## WHAT THIS TASK INVOLVES
Copy every text line in the rows below word for word, and leave out the pictures.

## STORED RECORDS
* * * * * * * * *
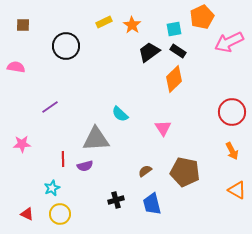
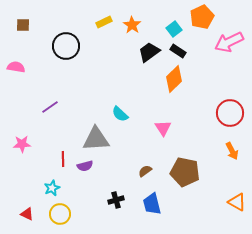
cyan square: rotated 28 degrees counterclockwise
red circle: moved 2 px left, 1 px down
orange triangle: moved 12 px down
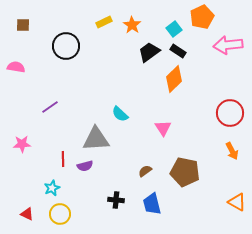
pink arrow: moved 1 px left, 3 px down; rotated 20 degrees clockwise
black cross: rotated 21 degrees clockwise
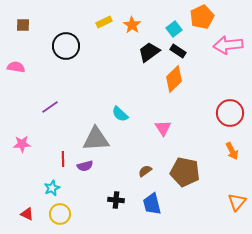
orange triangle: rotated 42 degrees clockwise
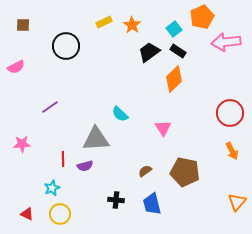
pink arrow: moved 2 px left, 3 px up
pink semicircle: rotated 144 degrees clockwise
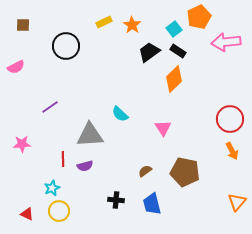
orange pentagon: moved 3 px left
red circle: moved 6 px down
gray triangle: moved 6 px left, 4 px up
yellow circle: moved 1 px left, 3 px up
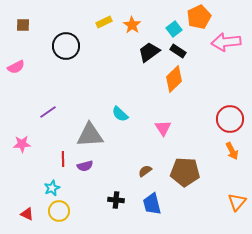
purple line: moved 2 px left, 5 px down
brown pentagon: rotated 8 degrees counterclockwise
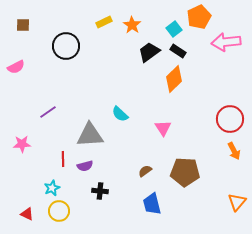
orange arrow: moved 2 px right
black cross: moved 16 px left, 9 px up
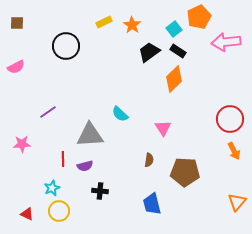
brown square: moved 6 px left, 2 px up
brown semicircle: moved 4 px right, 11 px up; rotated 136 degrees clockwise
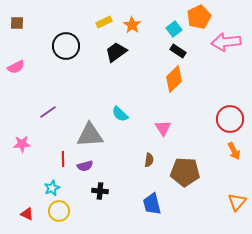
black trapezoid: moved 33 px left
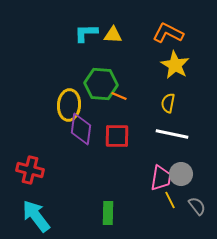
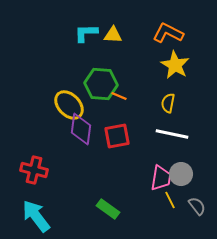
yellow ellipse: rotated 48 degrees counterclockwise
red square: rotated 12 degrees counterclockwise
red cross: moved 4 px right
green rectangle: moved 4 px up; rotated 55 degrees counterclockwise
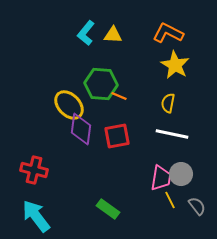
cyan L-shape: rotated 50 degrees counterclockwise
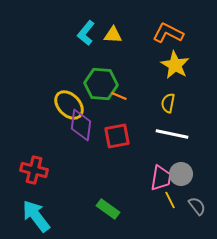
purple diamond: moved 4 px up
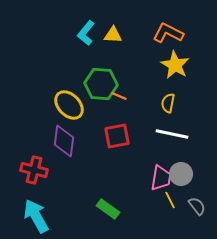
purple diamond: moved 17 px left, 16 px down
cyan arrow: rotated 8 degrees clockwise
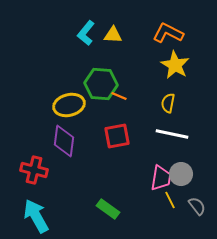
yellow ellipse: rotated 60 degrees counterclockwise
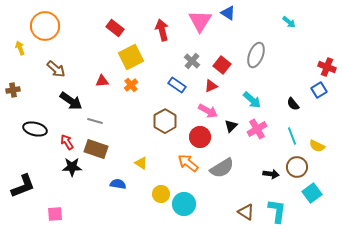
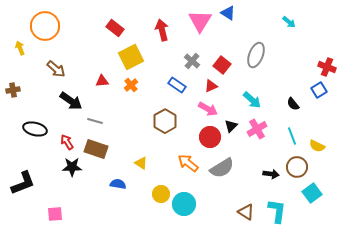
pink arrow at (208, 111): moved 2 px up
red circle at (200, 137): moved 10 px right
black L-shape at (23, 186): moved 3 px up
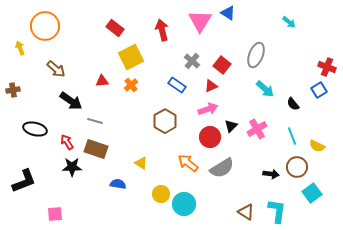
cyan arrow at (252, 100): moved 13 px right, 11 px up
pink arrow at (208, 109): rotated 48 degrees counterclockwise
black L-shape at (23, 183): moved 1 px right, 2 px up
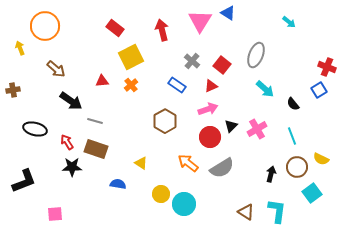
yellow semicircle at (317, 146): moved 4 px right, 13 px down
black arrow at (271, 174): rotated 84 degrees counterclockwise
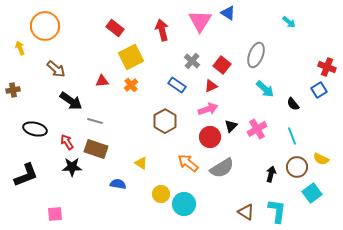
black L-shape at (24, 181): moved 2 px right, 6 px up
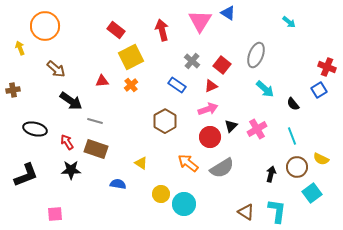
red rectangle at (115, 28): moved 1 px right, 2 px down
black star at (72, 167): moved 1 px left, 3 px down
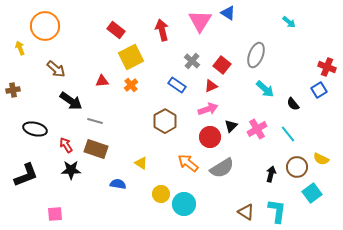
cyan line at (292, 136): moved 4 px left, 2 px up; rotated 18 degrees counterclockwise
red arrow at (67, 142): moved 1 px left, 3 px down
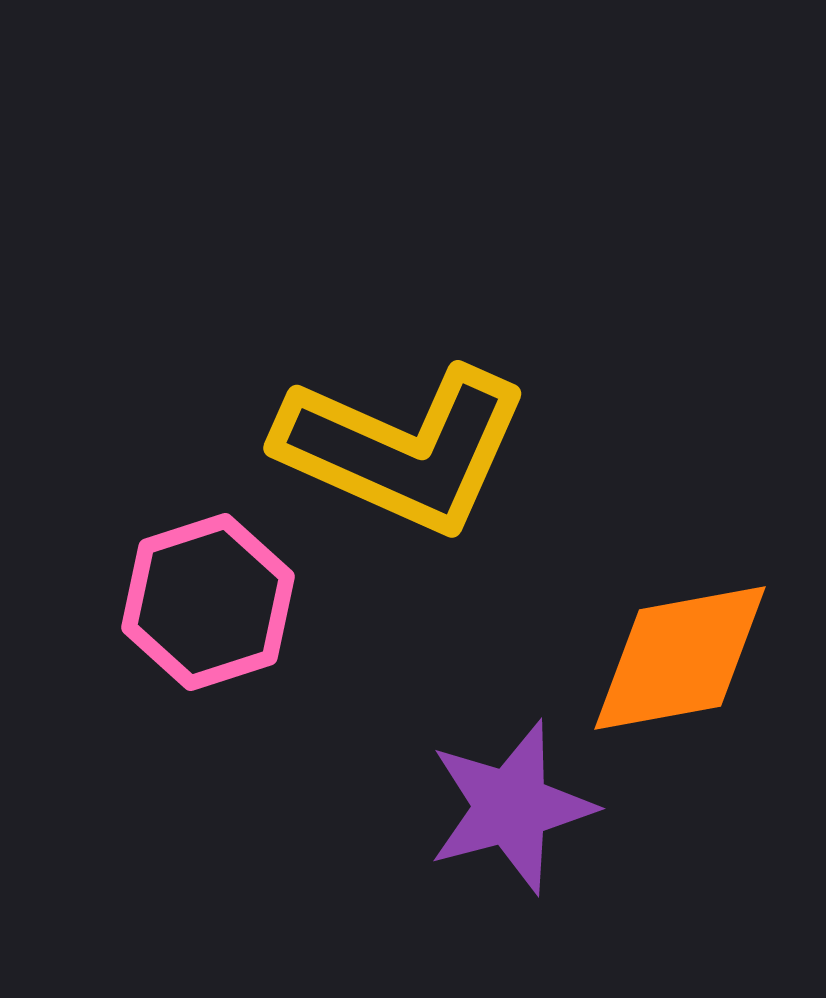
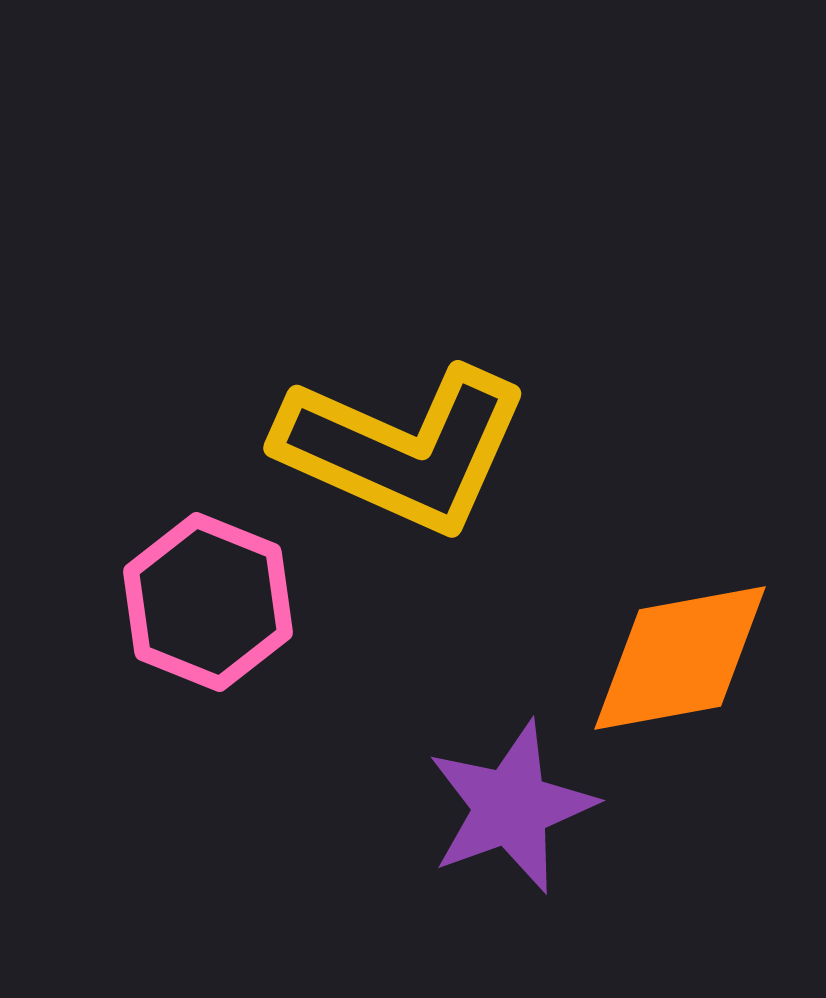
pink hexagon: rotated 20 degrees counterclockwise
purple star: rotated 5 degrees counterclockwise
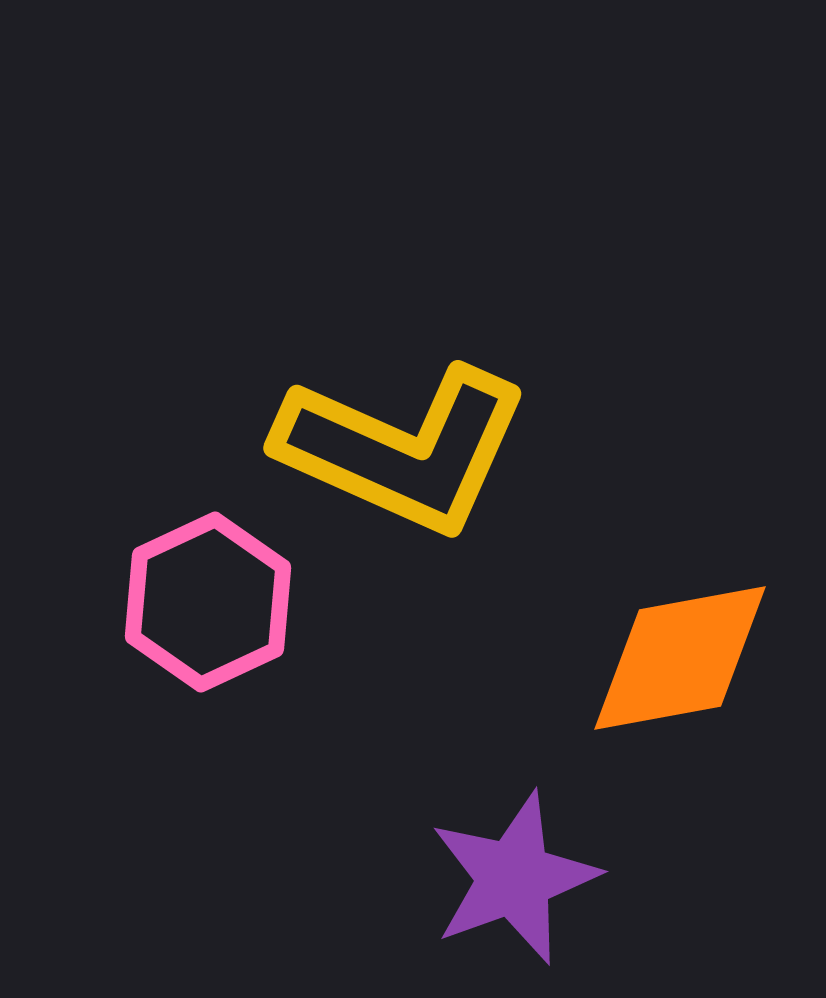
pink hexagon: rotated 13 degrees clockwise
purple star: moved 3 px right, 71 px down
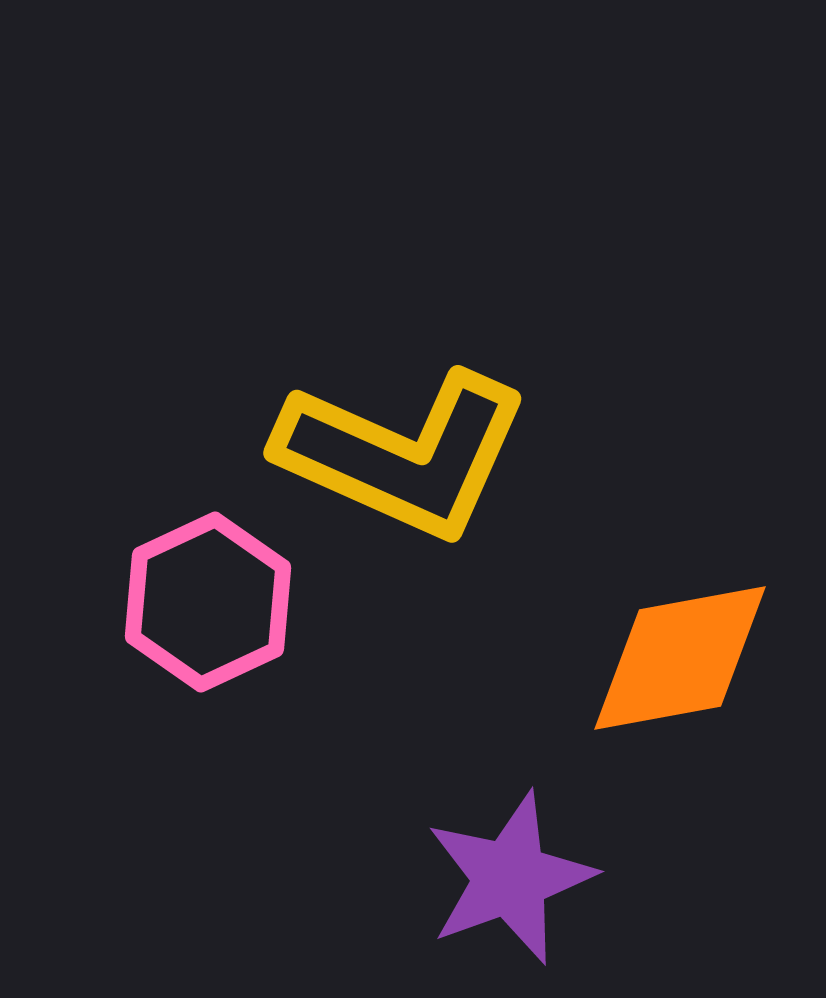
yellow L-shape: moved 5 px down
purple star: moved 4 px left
* * * * * * * * *
## COMPLETE ANSWER
cyan square: rotated 28 degrees counterclockwise
red circle: moved 2 px left, 1 px down
orange triangle: moved 12 px down
pink arrow: moved 1 px left, 3 px down; rotated 20 degrees clockwise
black cross: rotated 21 degrees clockwise
orange triangle: rotated 42 degrees clockwise
pink arrow: moved 2 px left, 3 px up
pink semicircle: rotated 144 degrees clockwise
orange pentagon: moved 3 px left
red circle: moved 6 px down
gray triangle: moved 6 px left, 4 px up
yellow circle: moved 1 px left, 3 px up
purple line: moved 2 px left, 5 px down
brown pentagon: rotated 8 degrees counterclockwise
orange arrow: moved 2 px right
black cross: moved 16 px left, 9 px up
brown square: moved 6 px left, 2 px up
brown semicircle: moved 4 px right, 11 px up; rotated 136 degrees clockwise
black trapezoid: moved 33 px left
yellow ellipse: rotated 48 degrees counterclockwise
red square: rotated 12 degrees counterclockwise
red cross: moved 4 px right
green rectangle: moved 4 px up; rotated 55 degrees counterclockwise
cyan L-shape: rotated 50 degrees counterclockwise
purple diamond: moved 4 px up
purple diamond: moved 17 px left, 16 px down
cyan arrow: rotated 8 degrees clockwise
yellow ellipse: rotated 60 degrees counterclockwise
pink arrow at (208, 111): moved 2 px up
red circle at (200, 137): moved 10 px right
black L-shape at (23, 186): moved 3 px up
cyan arrow at (252, 100): moved 13 px right, 11 px up
pink arrow at (208, 109): rotated 48 degrees counterclockwise
black L-shape at (23, 183): moved 1 px right, 2 px up
yellow semicircle at (317, 146): moved 4 px right, 13 px down
black arrow at (271, 174): rotated 84 degrees counterclockwise
black L-shape at (24, 181): moved 2 px right, 6 px up
red rectangle at (115, 28): moved 1 px right, 2 px down
black star at (72, 167): moved 1 px left, 3 px down
cyan line at (292, 136): moved 4 px left, 2 px up; rotated 18 degrees counterclockwise
red arrow at (67, 142): moved 1 px left, 3 px down
pink hexagon: rotated 20 degrees counterclockwise
purple star: rotated 5 degrees counterclockwise
pink hexagon: rotated 13 degrees clockwise
purple star: moved 3 px right, 71 px down
yellow L-shape: moved 5 px down
purple star: moved 4 px left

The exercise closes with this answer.